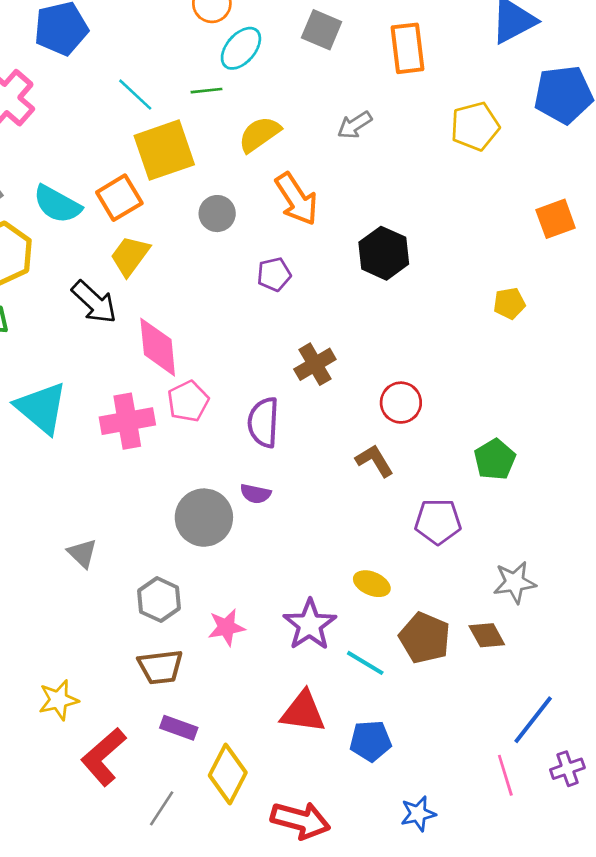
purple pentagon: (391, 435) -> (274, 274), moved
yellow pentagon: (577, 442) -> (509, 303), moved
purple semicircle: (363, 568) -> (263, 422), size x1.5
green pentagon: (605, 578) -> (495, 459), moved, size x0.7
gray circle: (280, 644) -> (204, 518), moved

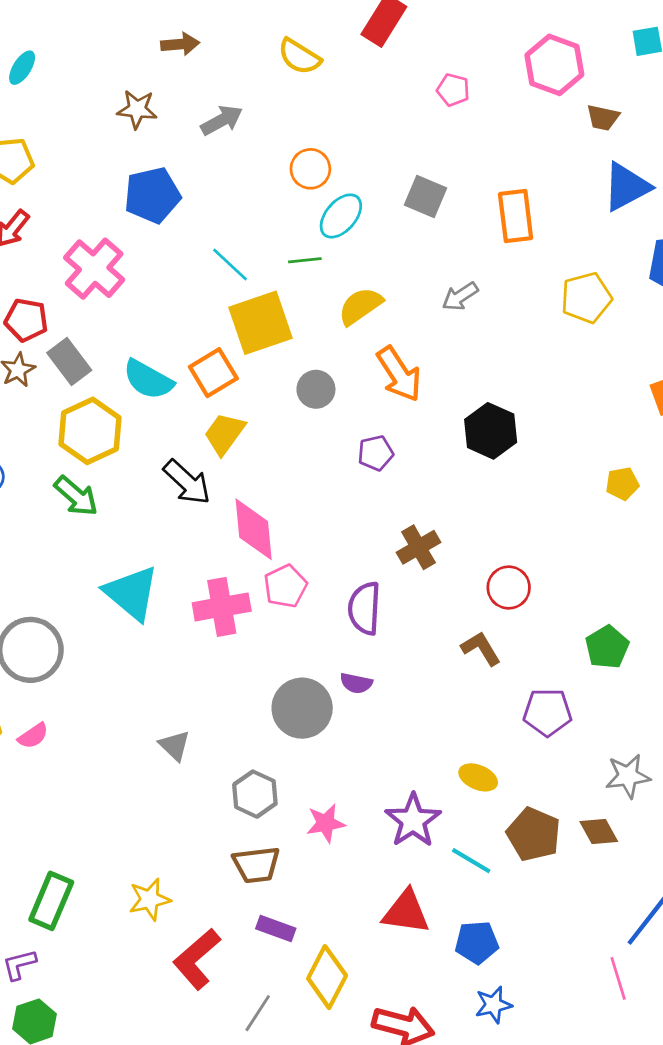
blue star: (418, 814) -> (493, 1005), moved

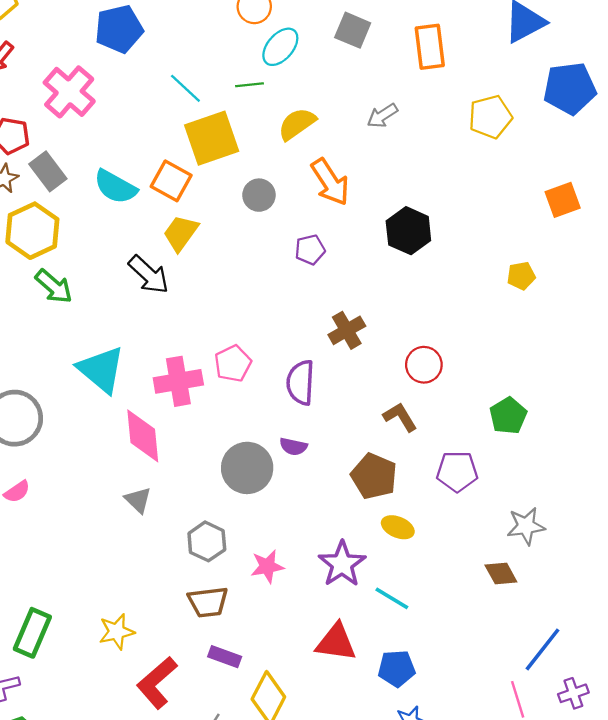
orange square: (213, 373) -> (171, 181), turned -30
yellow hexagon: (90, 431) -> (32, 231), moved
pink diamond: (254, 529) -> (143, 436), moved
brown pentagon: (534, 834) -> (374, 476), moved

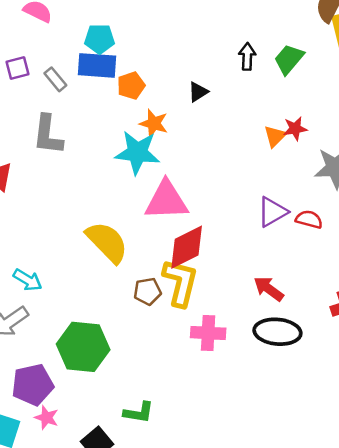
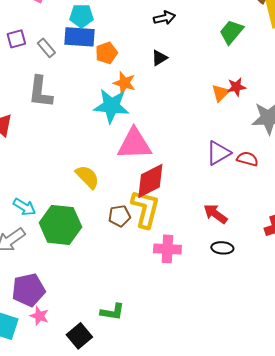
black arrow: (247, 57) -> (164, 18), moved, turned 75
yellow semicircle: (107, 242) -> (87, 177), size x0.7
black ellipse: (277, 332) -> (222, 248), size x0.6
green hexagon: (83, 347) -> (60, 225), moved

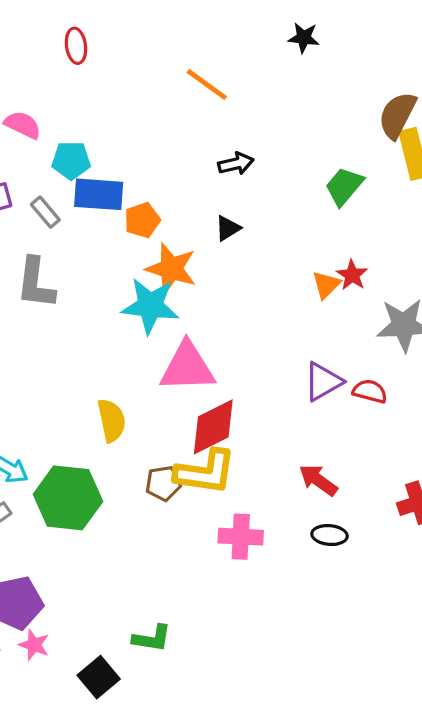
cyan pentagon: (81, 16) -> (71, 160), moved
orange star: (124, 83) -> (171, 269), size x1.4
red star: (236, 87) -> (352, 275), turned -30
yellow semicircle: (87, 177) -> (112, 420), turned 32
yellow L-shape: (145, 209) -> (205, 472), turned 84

- - -

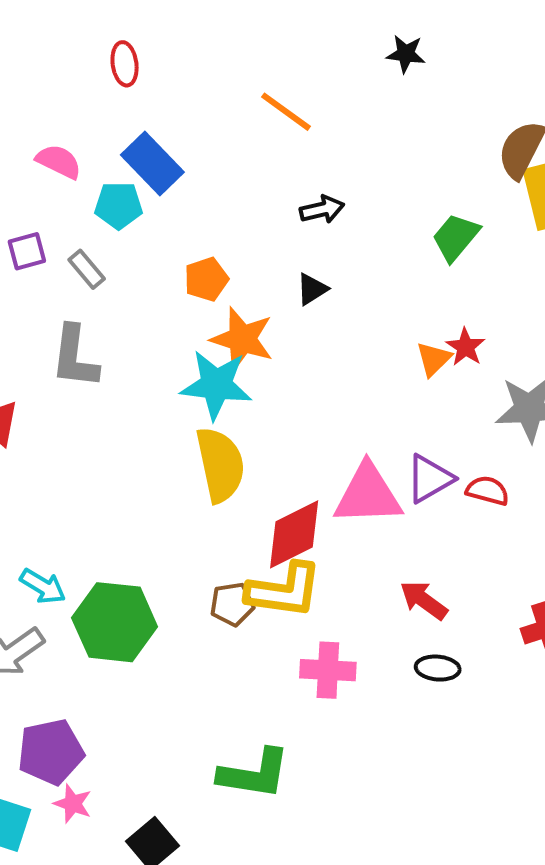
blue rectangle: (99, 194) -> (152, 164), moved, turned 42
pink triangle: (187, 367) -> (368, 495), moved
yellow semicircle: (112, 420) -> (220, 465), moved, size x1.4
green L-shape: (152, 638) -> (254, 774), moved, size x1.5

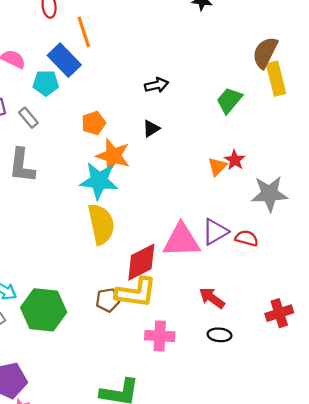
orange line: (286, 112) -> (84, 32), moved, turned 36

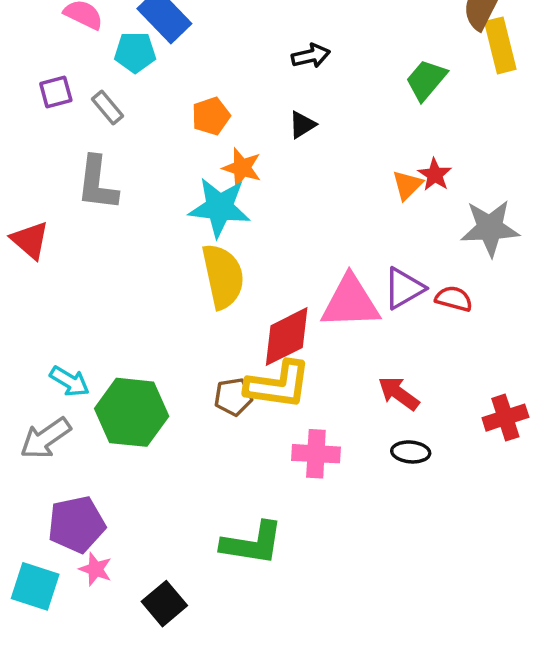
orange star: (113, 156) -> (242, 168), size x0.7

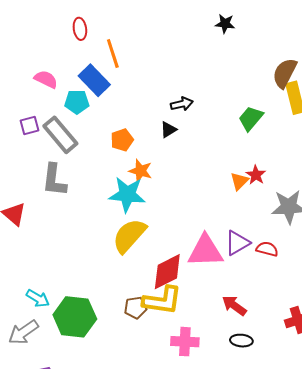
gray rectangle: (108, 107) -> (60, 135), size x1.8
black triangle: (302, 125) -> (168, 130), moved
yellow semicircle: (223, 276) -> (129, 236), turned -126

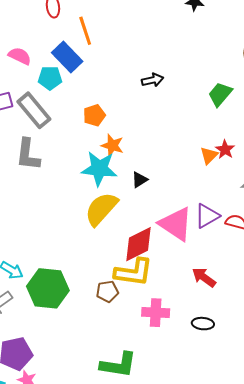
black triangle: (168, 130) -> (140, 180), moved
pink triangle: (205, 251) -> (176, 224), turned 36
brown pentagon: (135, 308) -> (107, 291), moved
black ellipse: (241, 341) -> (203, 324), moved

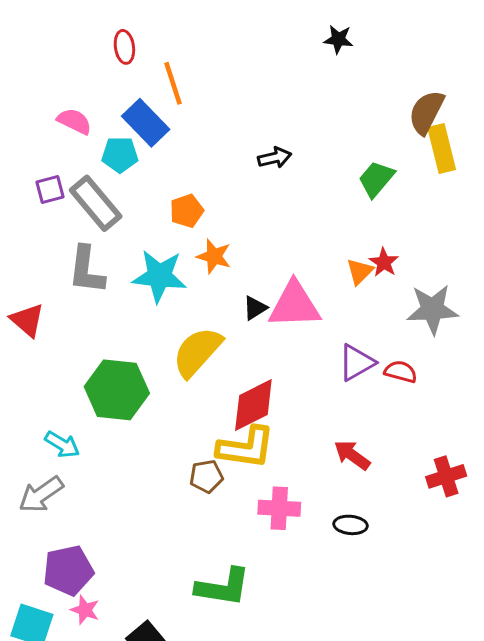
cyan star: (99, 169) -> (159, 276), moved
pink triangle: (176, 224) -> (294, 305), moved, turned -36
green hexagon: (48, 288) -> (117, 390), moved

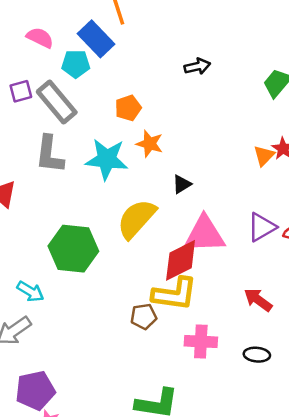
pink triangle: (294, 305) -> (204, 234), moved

- - -

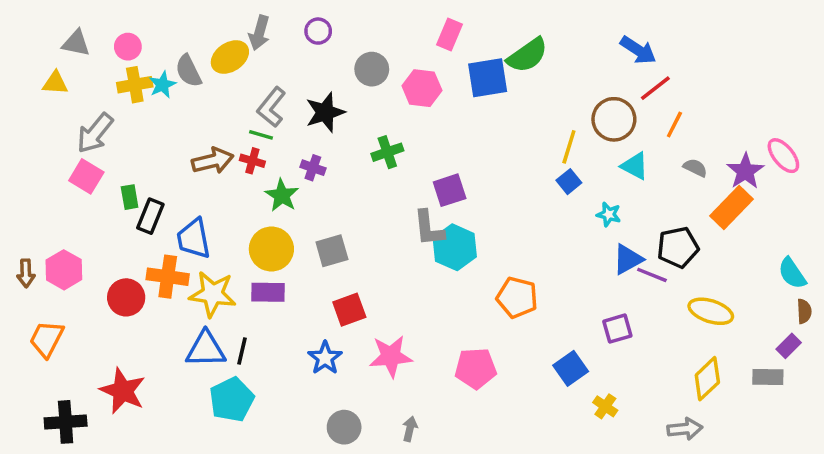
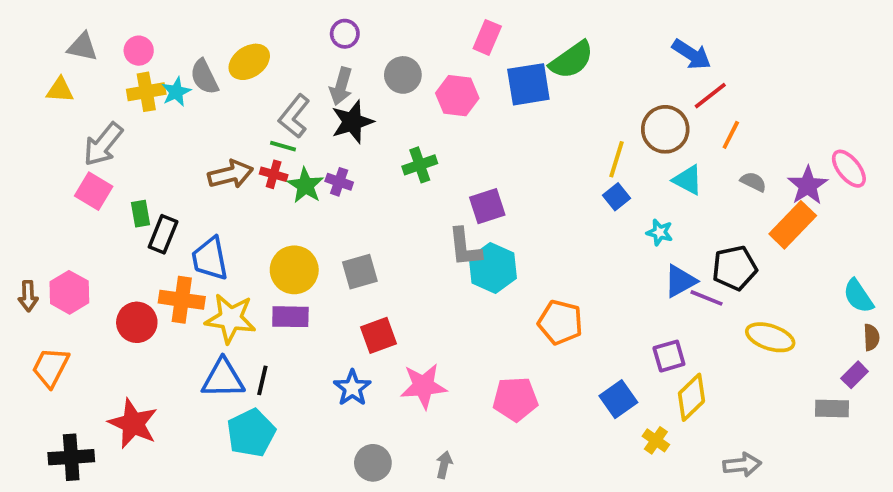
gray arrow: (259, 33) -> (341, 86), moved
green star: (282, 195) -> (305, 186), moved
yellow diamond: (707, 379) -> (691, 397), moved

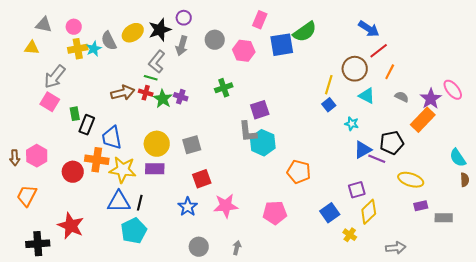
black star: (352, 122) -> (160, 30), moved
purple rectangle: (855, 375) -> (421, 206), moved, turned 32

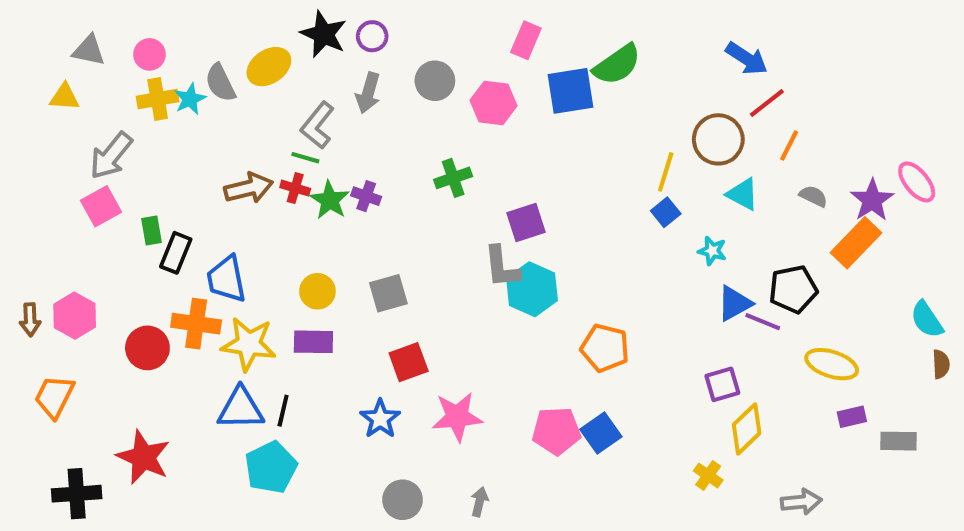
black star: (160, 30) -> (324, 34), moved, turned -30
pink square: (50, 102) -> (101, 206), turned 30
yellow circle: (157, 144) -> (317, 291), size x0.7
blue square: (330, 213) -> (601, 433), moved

- - -

**WHAT YOU SHOULD DO:** Extract, without any images, the part of the material above that opens with the line containing "purple rectangle: (855, 375)" and closes with the line containing "blue square: (330, 213) -> (601, 433), moved", both lines included.

**OUTPUT:**
purple rectangle: (855, 375) -> (421, 206), moved, turned 32

black star: (160, 30) -> (324, 34), moved, turned -30
pink square: (50, 102) -> (101, 206), turned 30
yellow circle: (157, 144) -> (317, 291), size x0.7
blue square: (330, 213) -> (601, 433), moved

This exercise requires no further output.